- ABOUT THIS EXERCISE
When you reach the line holding "brown ruler [505,277,539,349]", please begin to restate the lines word for word and continue through the last one in the material, excluding pictures.

- DATA SUPPLIED
-- Opening Marker --
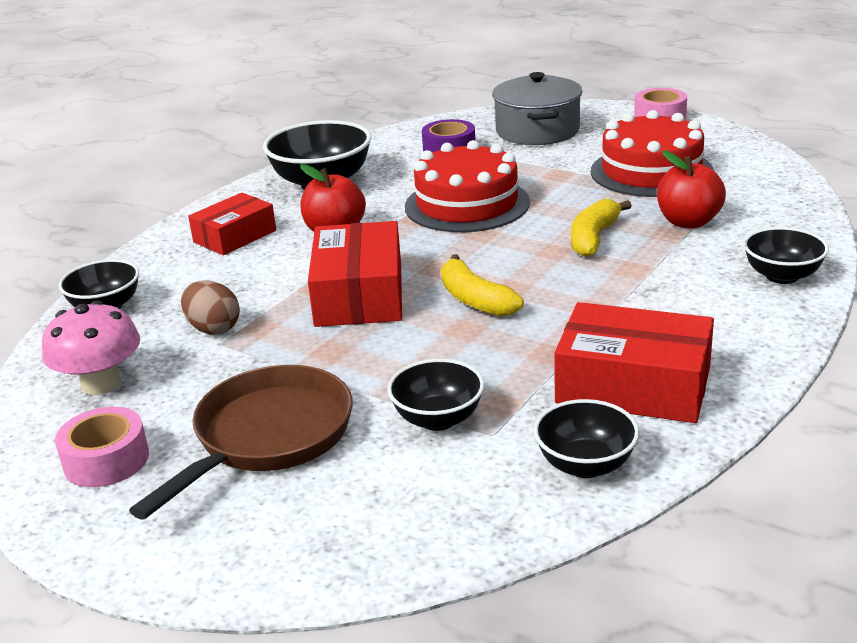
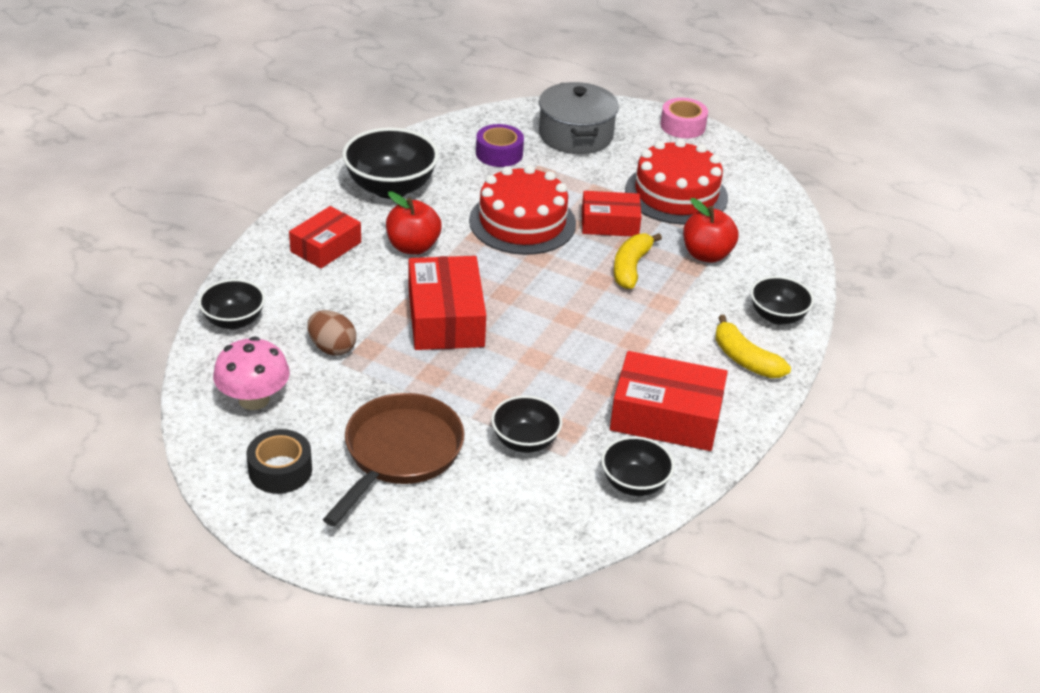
camera: 10 degrees left, 10 degrees up
pink tape [55,407,149,487] -> black tape [247,429,312,494]
yellow banana [441,254,524,316] -> yellow banana moved to [715,315,791,378]
none -> red box [582,191,641,237]

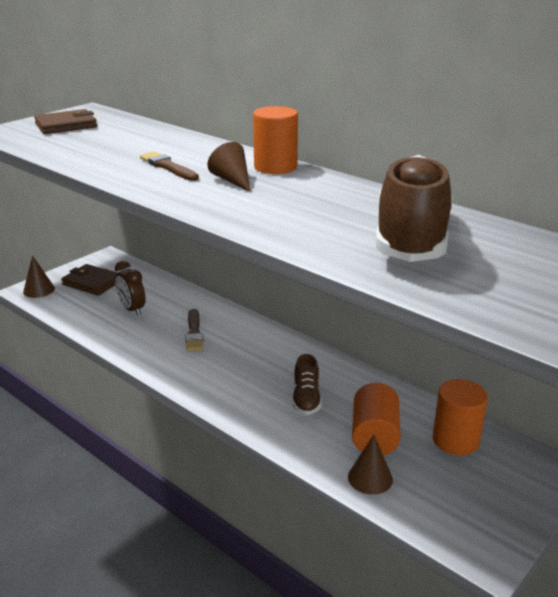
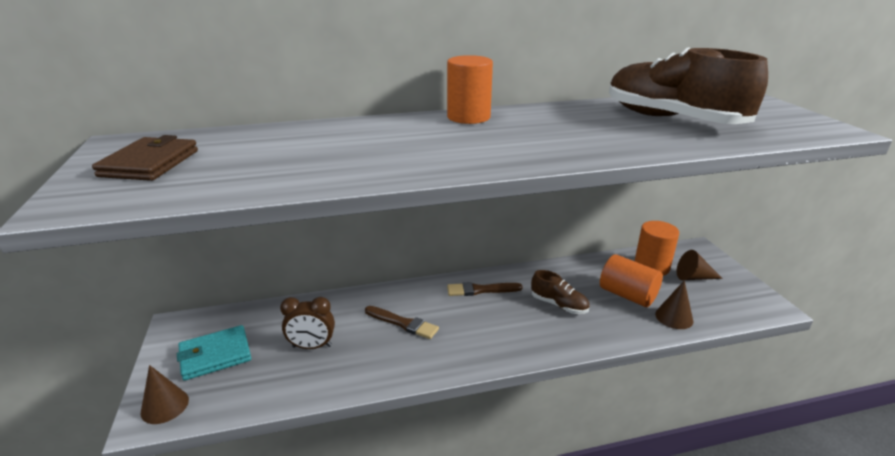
camera: 55 degrees left, 0 degrees up
brown wallet [61,264,117,296] -> turquoise wallet [177,325,251,381]
brown brush [140,151,199,181] -> brown brush moved to [447,282,523,296]
brown cone [207,142,251,192] -> brown cone moved to [677,250,723,280]

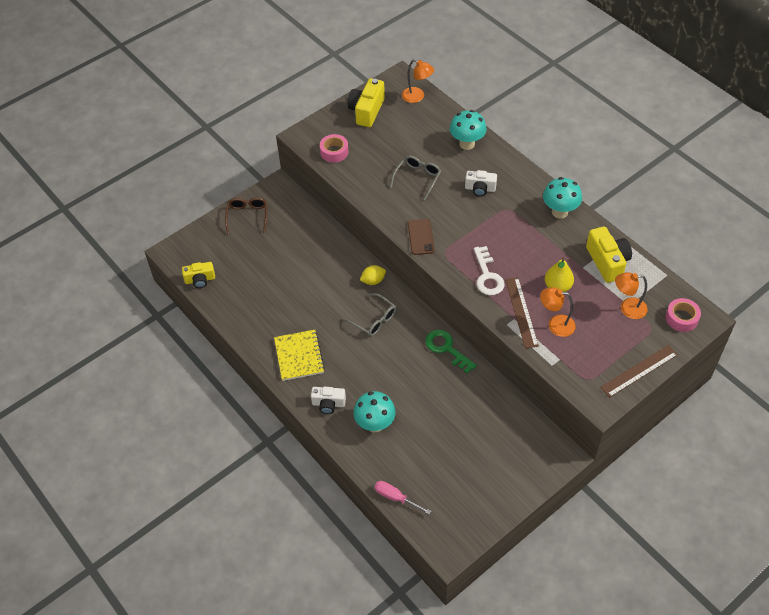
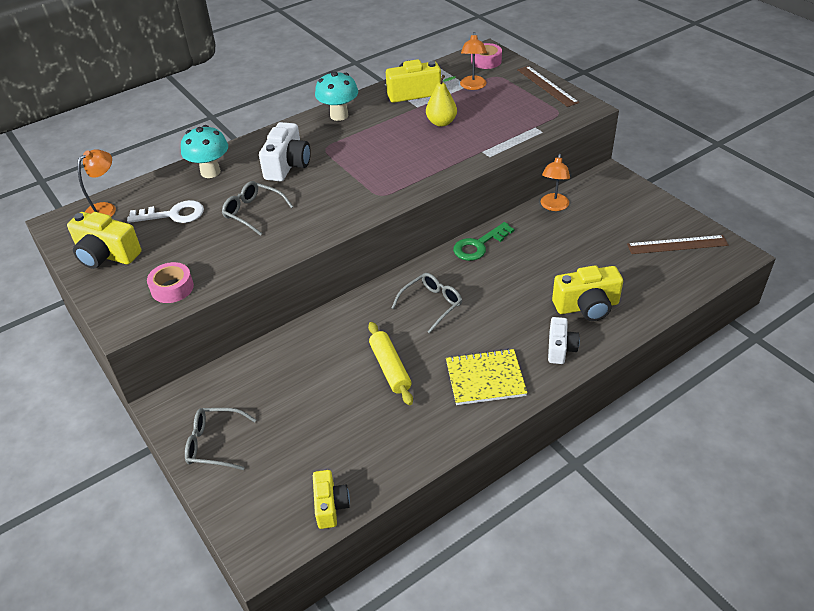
camera: 85 degrees left, 10 degrees down
brown glasses [225,198,267,234] -> grey glasses [185,408,256,470]
turquoise mushroom [353,391,396,432] -> yellow camera [552,265,623,321]
yellow lemon [360,265,386,285] -> none
pink screwdriver [374,481,431,515] -> none
brown phone [408,219,435,255] -> none
white camera [465,170,497,197] -> white camera [259,122,311,181], size x1.55
white key [474,246,505,295] -> white key moved to [127,200,204,223]
brown ruler [505,277,539,349] -> brown ruler moved to [627,235,729,254]
orange lamp [540,287,576,337] -> orange lamp moved to [541,154,570,211]
none -> yellow rolling pin [368,322,413,405]

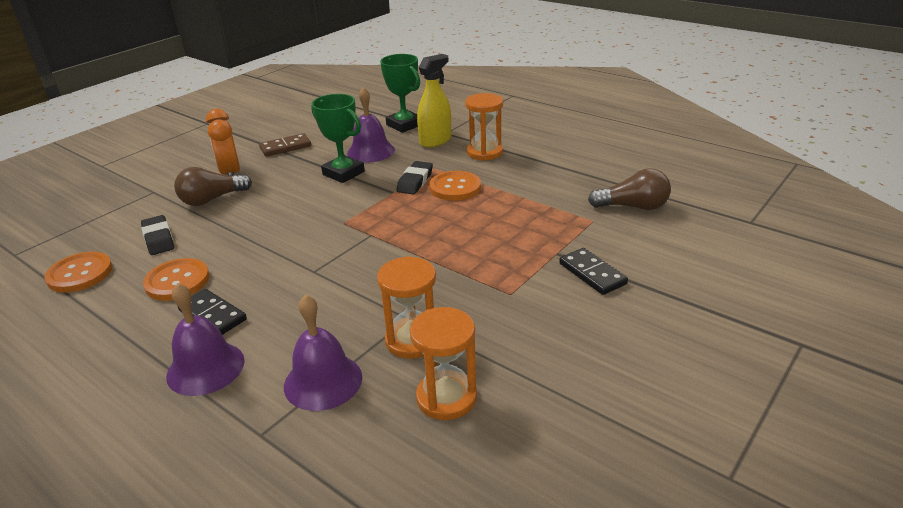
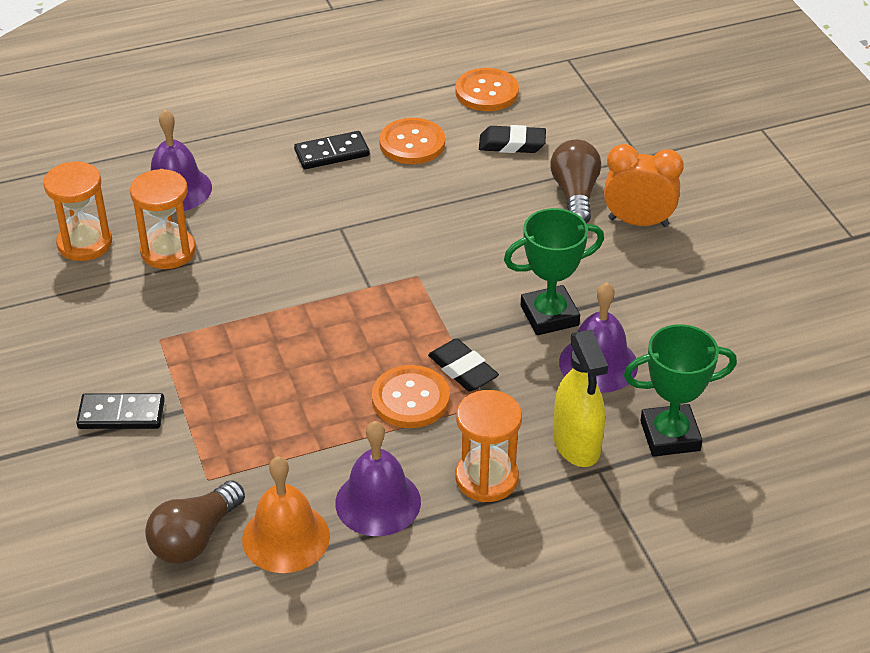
camera: 120 degrees right, 10 degrees up
purple bell [166,283,245,396] -> purple bell moved to [335,421,421,536]
brown domino [259,133,311,157] -> none
none -> orange bell [242,457,330,573]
-- Closing Marker --
- OUTPUT OF THE TASK
brown ruler [505,277,539,349] -> brown ruler moved to [627,235,729,254]
orange lamp [540,287,576,337] -> orange lamp moved to [541,154,570,211]
none -> yellow rolling pin [368,322,413,405]

camera: 120 degrees right, 10 degrees up
purple bell [166,283,245,396] -> purple bell moved to [335,421,421,536]
brown domino [259,133,311,157] -> none
none -> orange bell [242,457,330,573]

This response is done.